____ Data for analysis

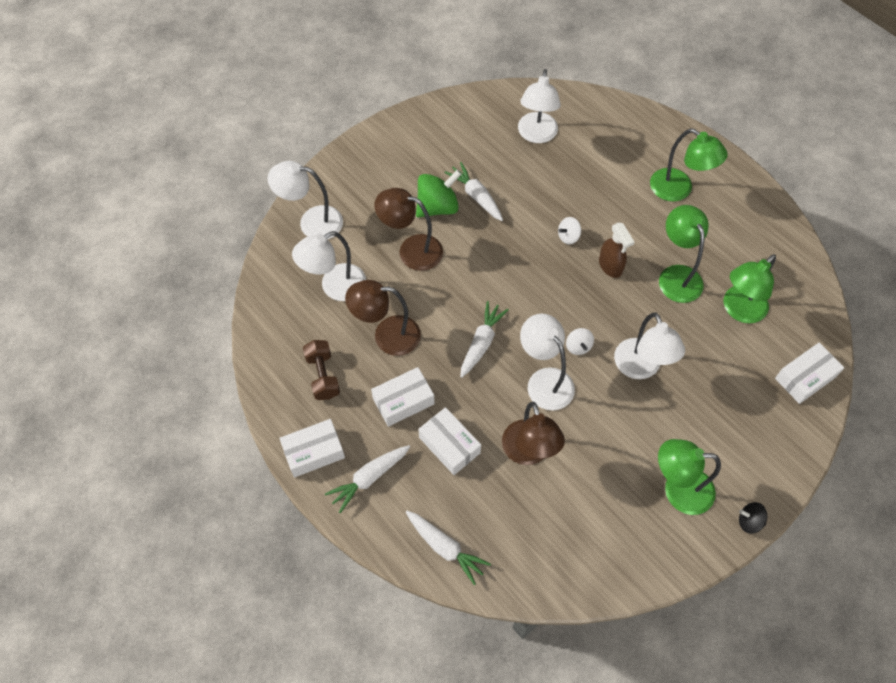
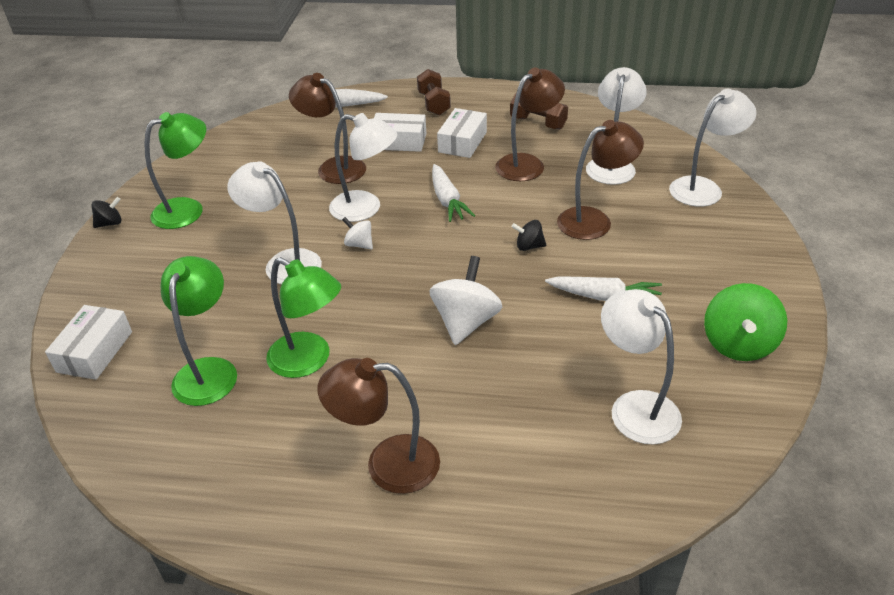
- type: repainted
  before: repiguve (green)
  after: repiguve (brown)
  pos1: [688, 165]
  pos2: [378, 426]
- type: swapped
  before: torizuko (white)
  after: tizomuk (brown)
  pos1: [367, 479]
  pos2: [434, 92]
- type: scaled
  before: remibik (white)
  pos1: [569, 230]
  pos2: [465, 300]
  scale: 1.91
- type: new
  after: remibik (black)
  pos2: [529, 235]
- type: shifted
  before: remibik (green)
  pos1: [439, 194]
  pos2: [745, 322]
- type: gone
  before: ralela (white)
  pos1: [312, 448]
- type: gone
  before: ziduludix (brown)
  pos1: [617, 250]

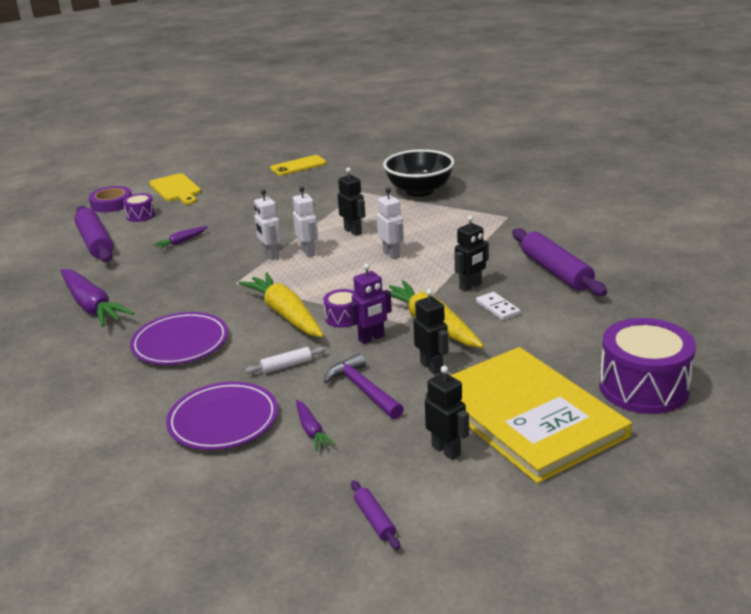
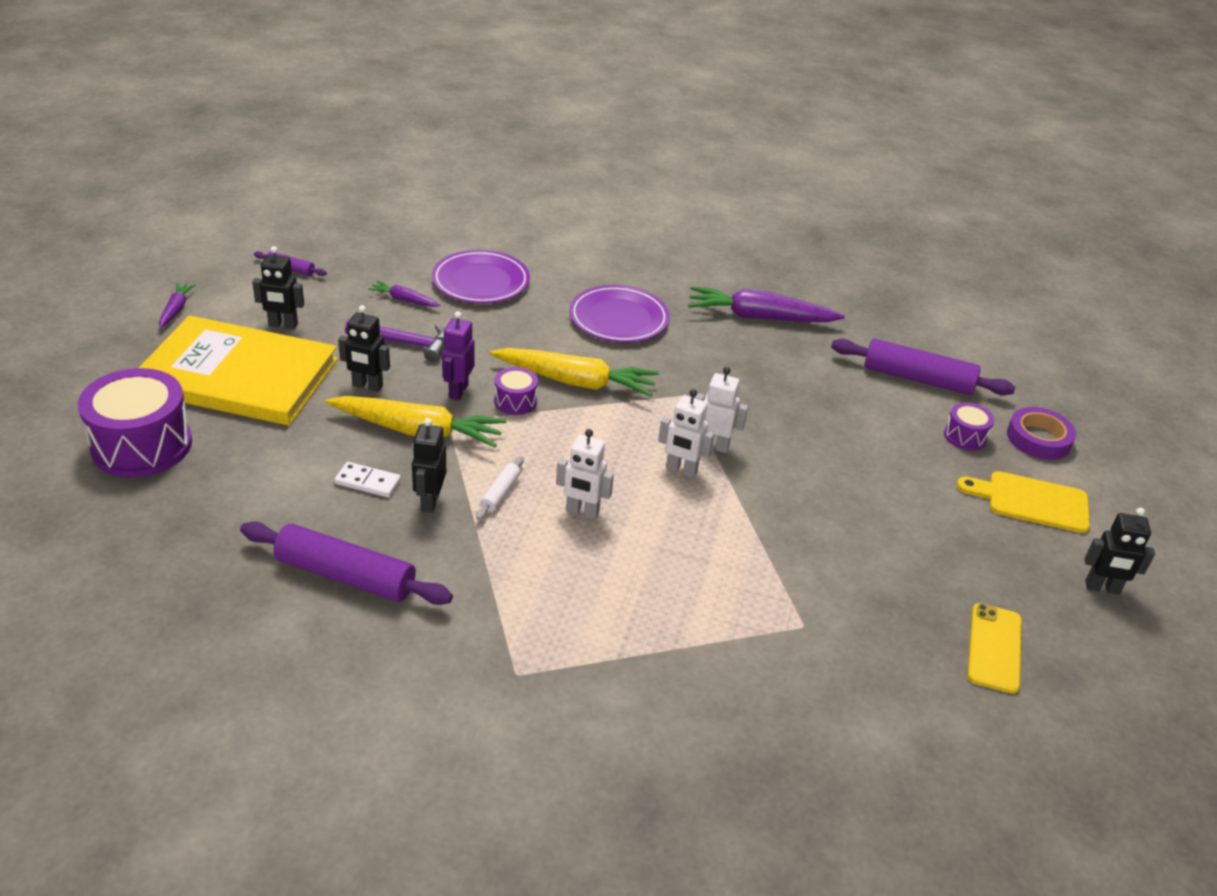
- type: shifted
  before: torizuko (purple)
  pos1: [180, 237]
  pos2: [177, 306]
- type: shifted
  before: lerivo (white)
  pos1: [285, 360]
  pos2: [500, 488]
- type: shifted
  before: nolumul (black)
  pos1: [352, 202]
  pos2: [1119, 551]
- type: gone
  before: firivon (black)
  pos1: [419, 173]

________

— Task details —
Copy out only the lines from the one containing "pos1: [617, 250]" to the end of the entries, unchanged. Drop the pictures.

— Exercise result —
  pos1: [617, 250]

- type: shifted
  before: torizuko (purple)
  pos1: [180, 237]
  pos2: [177, 306]
- type: shifted
  before: lerivo (white)
  pos1: [285, 360]
  pos2: [500, 488]
- type: shifted
  before: nolumul (black)
  pos1: [352, 202]
  pos2: [1119, 551]
- type: gone
  before: firivon (black)
  pos1: [419, 173]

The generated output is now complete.